Leave the pictures out and reproduce, exactly, the lines from the one with "none -> pink brick J8:K8 level 1" through the end of the entries below.
---- Records to use
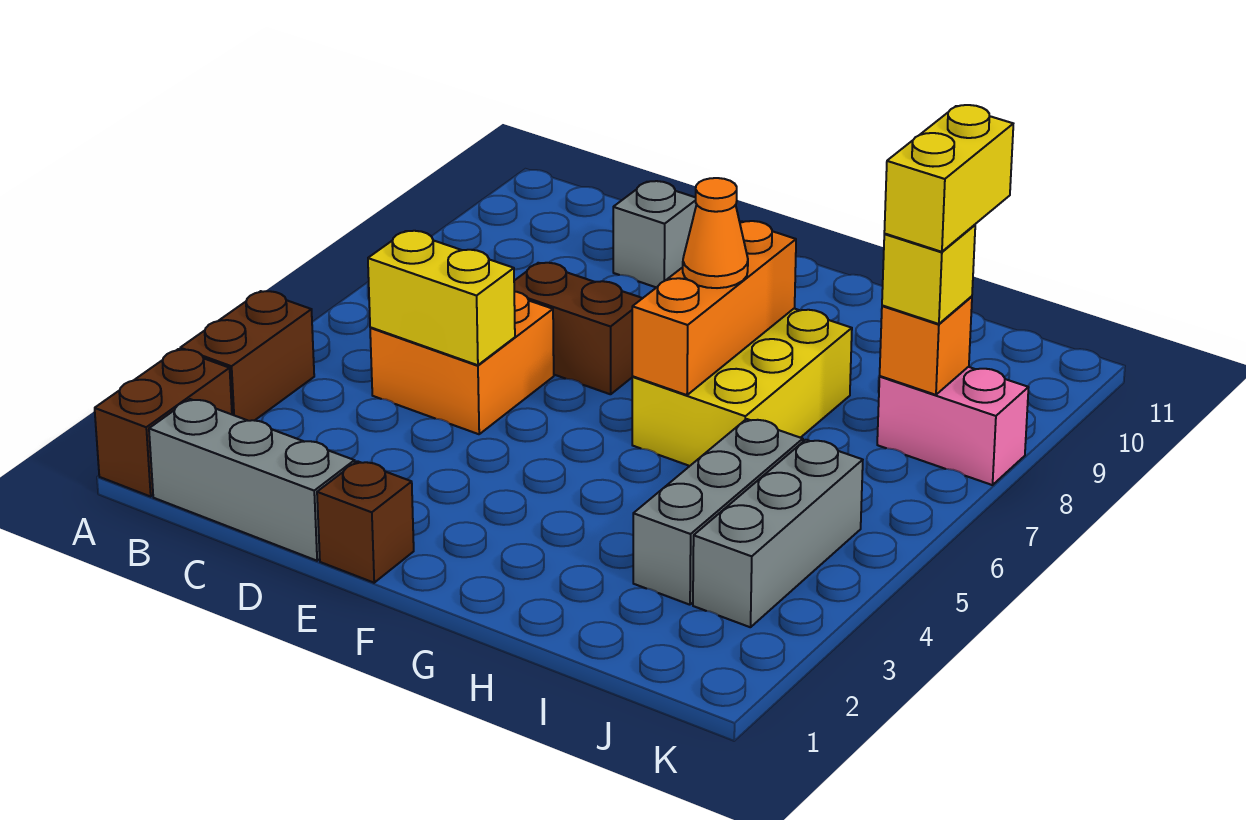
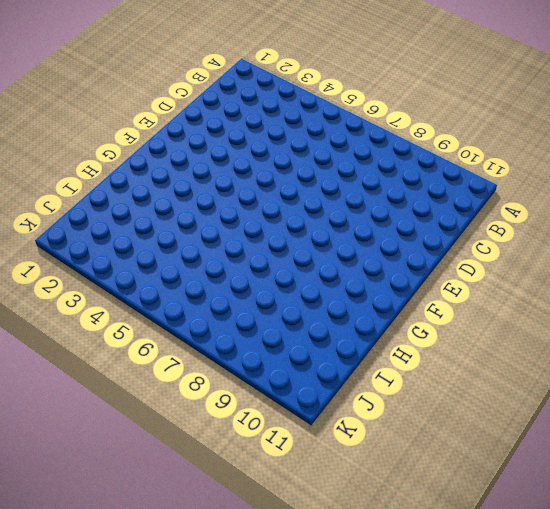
none -> brown brick A1:A2 level 1
none -> brown brick A3:A4 level 1
none -> grey brick B1:D1 level 1

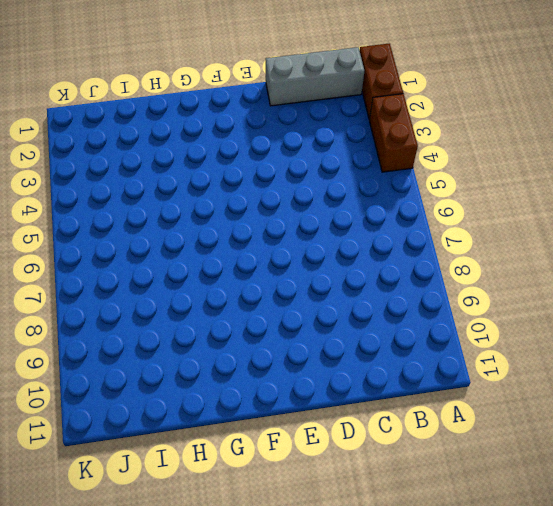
none -> orange brick C5:D6 level 1
none -> brown brick D7:E7 level 1
none -> grey brick D10 level 1

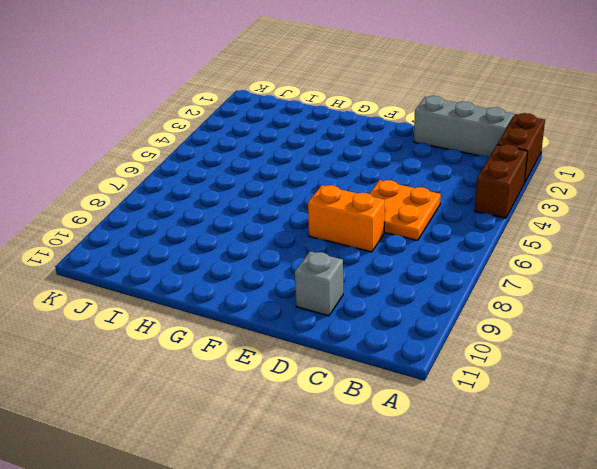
orange plate C5:D6 level 1 -> orange brick C5:D6 level 1
orange brick D7:E7 level 1 -> brown brick D7:E7 level 1
none -> brown brick E1 level 1
none -> yellow brick G6:H8 level 1
none -> grey brick I3:I5 level 1

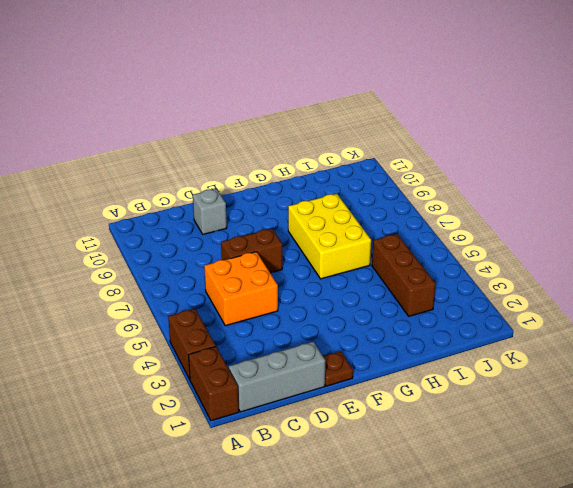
brown plate E1 level 1 -> brown brick E1 level 1
brown brick I3:I5 level 1 -> grey brick I3:I5 level 1
none -> grey brick J3:J5 level 1
none -> pink brick J8:K8 level 1
none -> yellow brick C5:D5 level 2

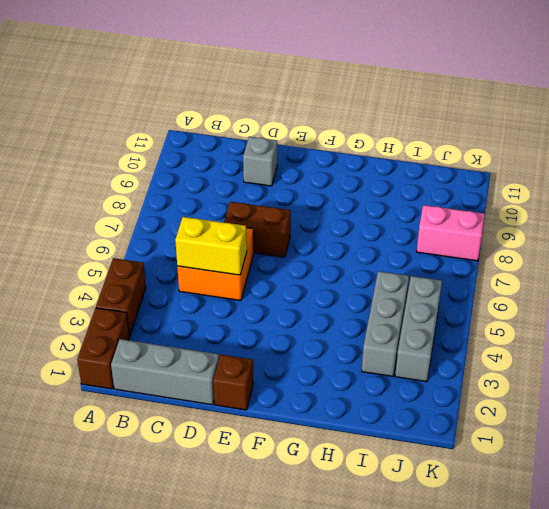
none -> yellow brick G6:H8 level 1
none -> orange brick G6:G8 level 2
none -> orange brick J8 level 2

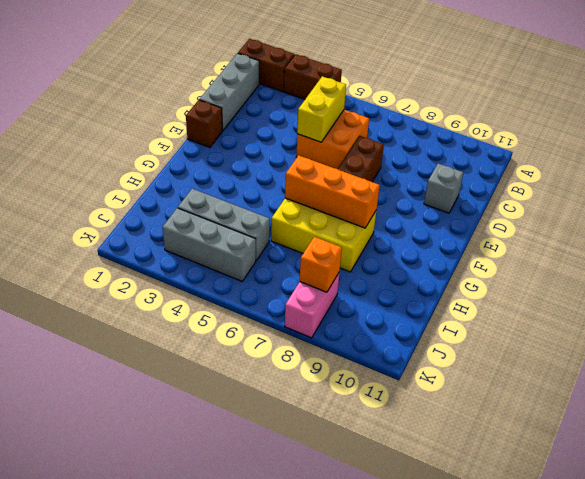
none -> orange cone G7 level 3
none -> yellow brick J8 level 3
none -> yellow brick J8:J9 level 4

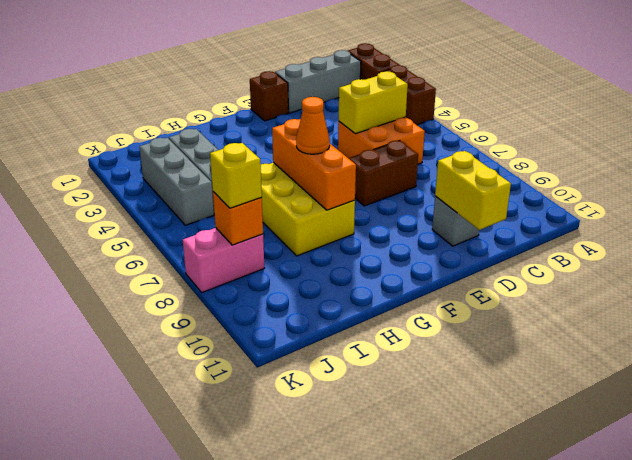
yellow brick D10:D11 level 2 -> yellow brick J8:J9 level 4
--------
Result of this task:
none -> pink brick J8:K8 level 1
none -> yellow brick C5:D5 level 2

none -> yellow brick G6:H8 level 1
none -> orange brick G6:G8 level 2
none -> orange brick J8 level 2

none -> orange cone G7 level 3
none -> yellow brick J8 level 3
none -> yellow brick J8:J9 level 4

yellow brick D10:D11 level 2 -> yellow brick J8:J9 level 4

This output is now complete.